======== Supplied information

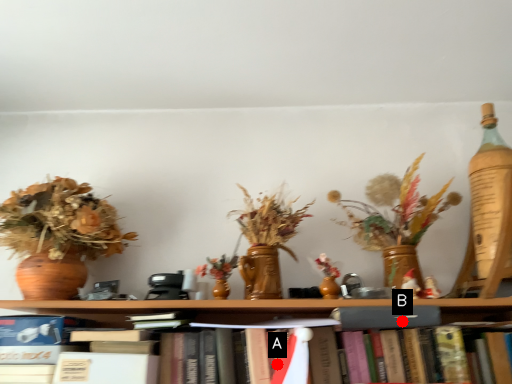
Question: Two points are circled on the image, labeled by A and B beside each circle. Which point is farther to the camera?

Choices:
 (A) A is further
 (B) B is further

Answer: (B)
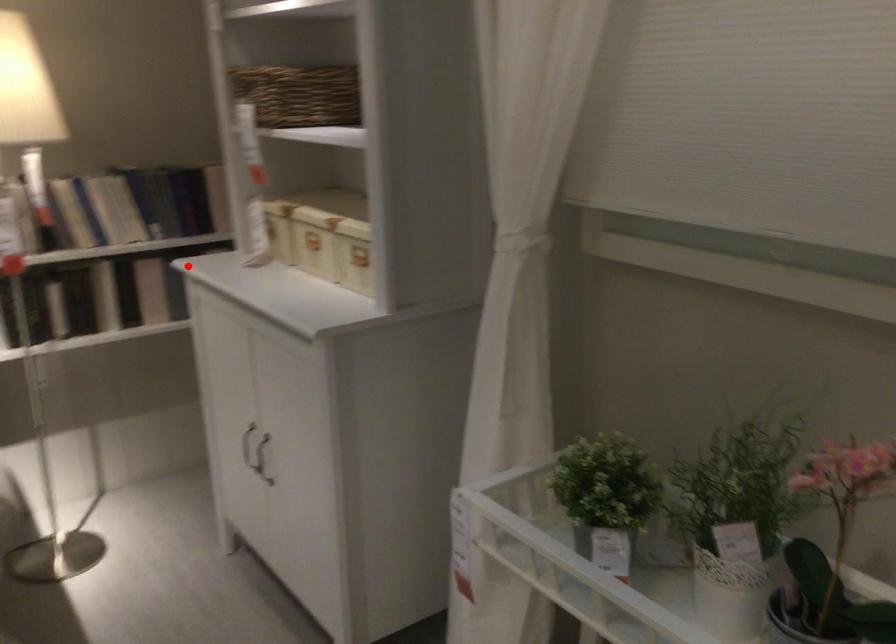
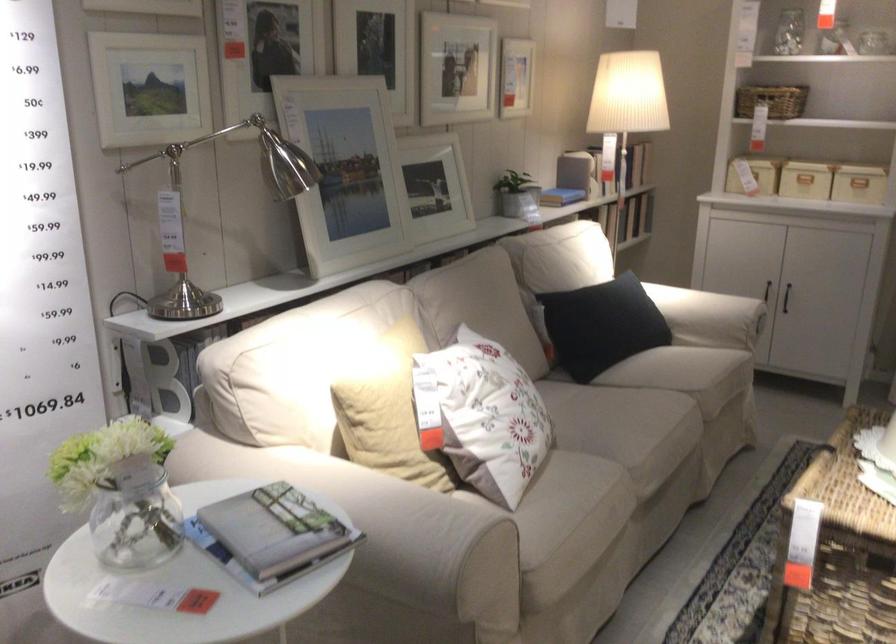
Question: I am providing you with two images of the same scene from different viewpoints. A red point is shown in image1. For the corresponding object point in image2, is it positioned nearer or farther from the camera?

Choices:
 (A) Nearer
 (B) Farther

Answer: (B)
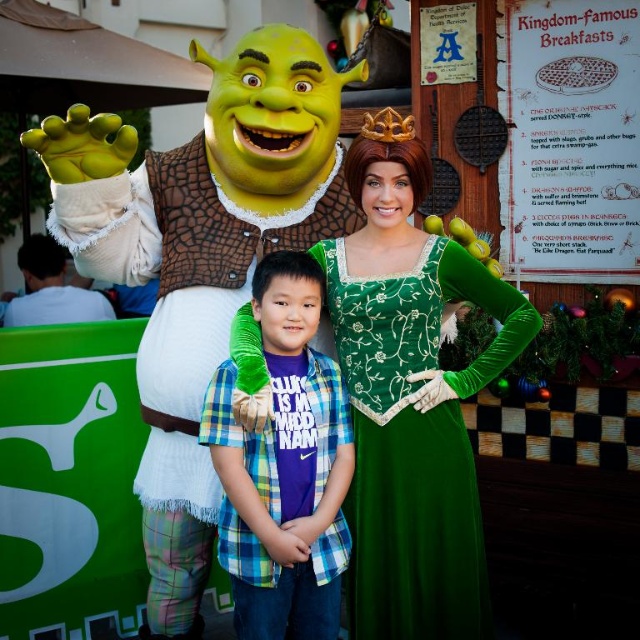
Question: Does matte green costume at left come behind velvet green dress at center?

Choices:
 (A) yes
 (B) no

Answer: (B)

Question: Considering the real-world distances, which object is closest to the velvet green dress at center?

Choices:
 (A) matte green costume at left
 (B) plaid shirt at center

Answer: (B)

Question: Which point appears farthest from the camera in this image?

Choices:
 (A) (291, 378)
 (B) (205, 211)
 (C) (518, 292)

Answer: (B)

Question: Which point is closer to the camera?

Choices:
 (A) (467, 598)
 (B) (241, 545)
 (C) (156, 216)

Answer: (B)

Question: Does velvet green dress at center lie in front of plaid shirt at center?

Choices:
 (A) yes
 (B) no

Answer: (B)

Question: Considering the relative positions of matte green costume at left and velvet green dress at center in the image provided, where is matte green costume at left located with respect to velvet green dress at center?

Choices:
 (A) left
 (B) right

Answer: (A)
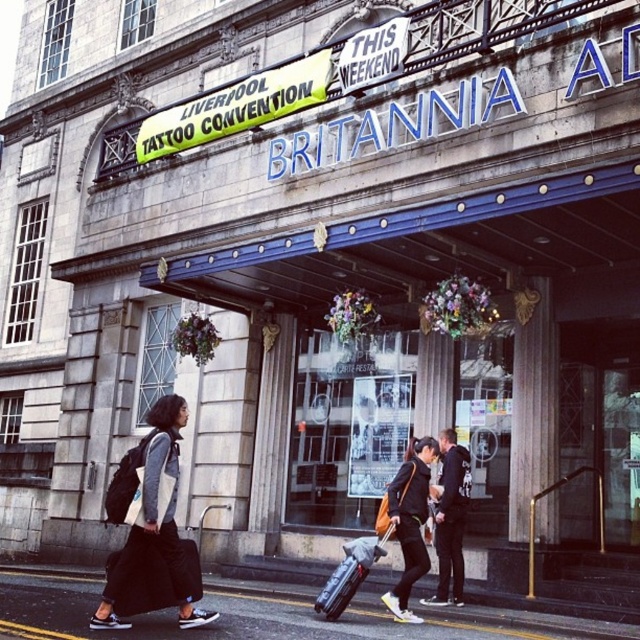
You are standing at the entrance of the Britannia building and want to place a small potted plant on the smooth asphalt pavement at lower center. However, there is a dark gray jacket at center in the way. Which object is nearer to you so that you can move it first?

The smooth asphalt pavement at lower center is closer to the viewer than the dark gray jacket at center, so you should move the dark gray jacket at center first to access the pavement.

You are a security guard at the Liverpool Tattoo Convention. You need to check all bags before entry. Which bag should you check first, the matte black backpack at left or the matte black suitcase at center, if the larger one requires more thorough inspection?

================

Task goal: Reproduce the entire listing above word for word, leaving out the pictures.

Solution:
Question: Two points are circled on the image, labeled by A and B beside each circle. Which point is farther to the camera?

Choices:
 (A) A is further
 (B) B is further

Answer: (B)
Question: I am providing you with two images of the same scene from different viewpoints. A red point is shown in image1. For the corresponding object point in image2, is it positioned nearer or farther from the camera?

Choices:
 (A) Nearer
 (B) Farther

Answer: (B)
Question: Does matte green costume at left come behind velvet green dress at center?

Choices:
 (A) yes
 (B) no

Answer: (B)

Question: Considering the real-world distances, which object is closest to the velvet green dress at center?

Choices:
 (A) matte green costume at left
 (B) plaid shirt at center

Answer: (B)

Question: Which point appears farthest from the camera in this image?

Choices:
 (A) (291, 378)
 (B) (205, 211)
 (C) (518, 292)

Answer: (B)

Question: Which point is closer to the camera?

Choices:
 (A) (467, 598)
 (B) (241, 545)
 (C) (156, 216)

Answer: (B)

Question: Does velvet green dress at center lie in front of plaid shirt at center?

Choices:
 (A) yes
 (B) no

Answer: (B)

Question: Considering the relative positions of matte green costume at left and velvet green dress at center in the image provided, where is matte green costume at left located with respect to velvet green dress at center?

Choices:
 (A) left
 (B) right

Answer: (A)
You are standing at the entrance of the Britannia building and want to place a small potted plant on the smooth asphalt pavement at lower center. However, there is a dark gray jacket at center in the way. Which object is nearer to you so that you can move it first?

The smooth asphalt pavement at lower center is closer to the viewer than the dark gray jacket at center, so you should move the dark gray jacket at center first to access the pavement.

You are a security guard at the Liverpool Tattoo Convention. You need to check all bags before entry. Which bag should you check first, the matte black backpack at left or the matte black suitcase at center, if the larger one requires more thorough inspection?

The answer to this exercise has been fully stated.